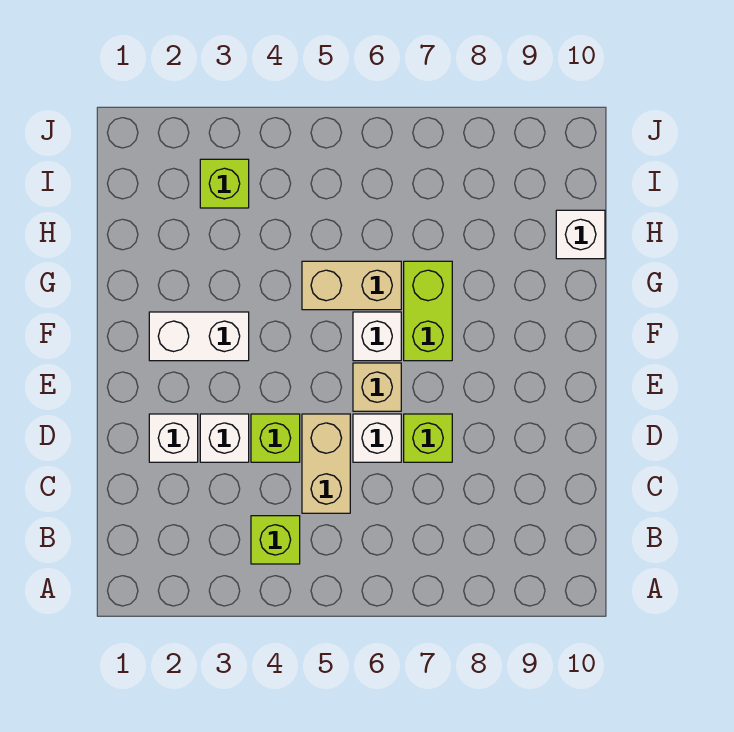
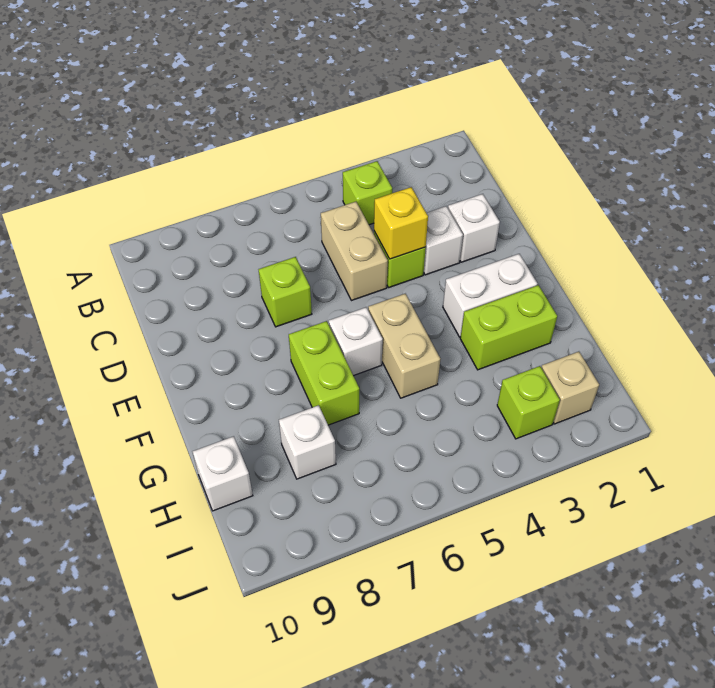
none -> yellow 1x1 brick [374,187,428,259]
white 1x1 brick [353,414,401,462] -> white 1x1 brick moved to [279,405,336,479]
tan 1x1 brick [353,363,401,411] -> tan 1x1 brick moved to [541,352,599,424]
none -> lime 1x2 brick [460,285,557,370]
tan 1x2 brick [302,261,401,310] -> tan 1x2 brick turned to [368,294,440,398]

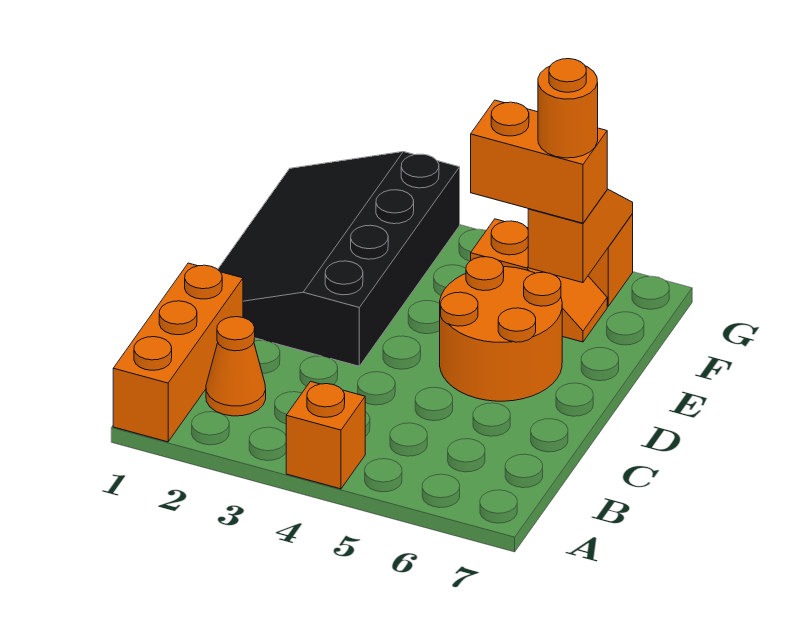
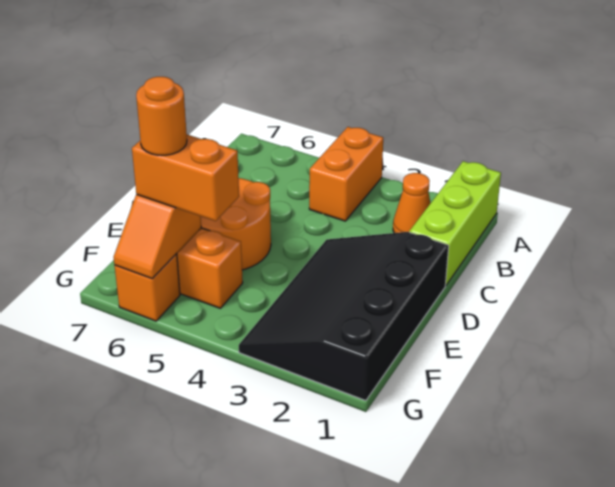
orange 1x3 brick [113,263,243,442] -> lime 1x3 brick [409,161,501,285]
orange 1x1 brick [286,381,365,489] -> orange 1x2 brick [309,127,383,221]
black 3x4 slope [218,152,460,366] -> black 3x4 slope turned to [239,232,449,401]

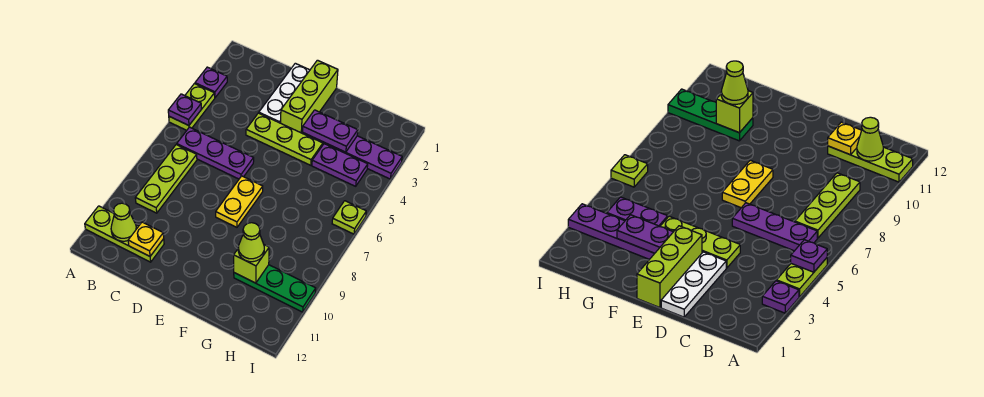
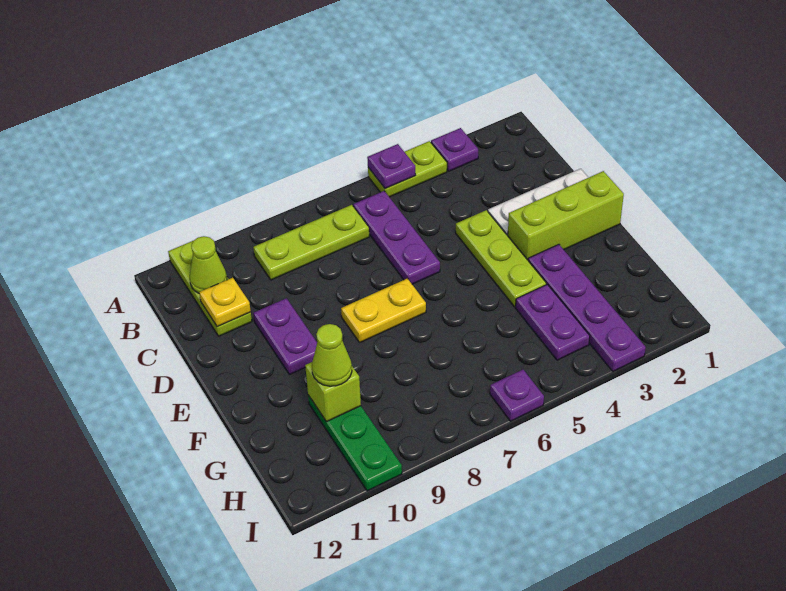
purple 1x2 plate [303,110,358,152] -> purple 1x2 plate moved to [253,298,317,374]
lime 1x1 plate [332,201,366,234] -> purple 1x1 plate [490,370,544,421]

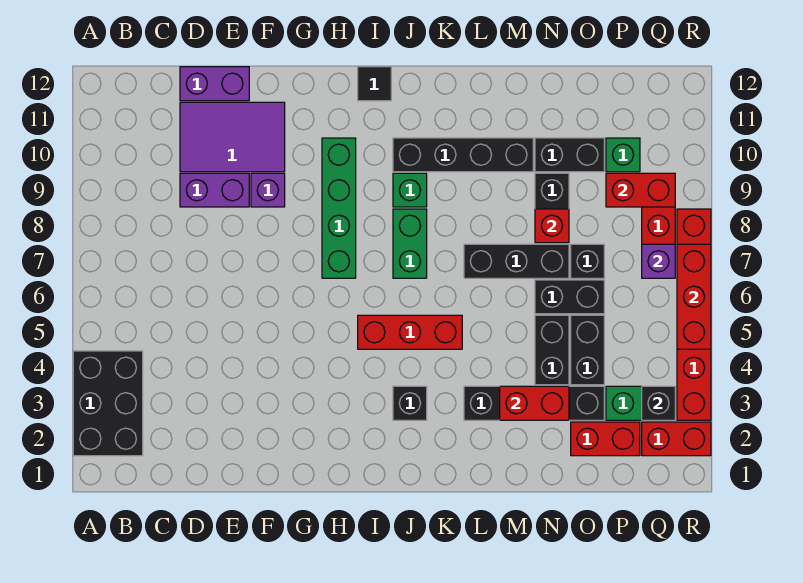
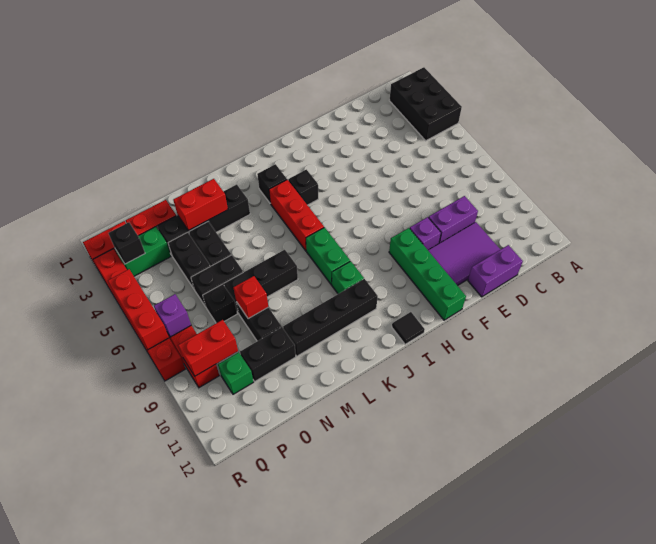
green 1x4 brick [322,138,356,278] -> green 1x4 brick moved to [389,228,466,320]
none -> black 1x1 brick [288,170,318,205]
red 1x3 brick [358,315,462,349] -> red 1x3 brick turned to [269,180,324,251]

++++++++++++++++++++

DIRECTIVE:
Check every line of the records, and copy the ones that hold the word "purple".

TASK OUTPUT:
purple 1x2 plate [303,110,358,152] -> purple 1x2 plate moved to [253,298,317,374]
lime 1x1 plate [332,201,366,234] -> purple 1x1 plate [490,370,544,421]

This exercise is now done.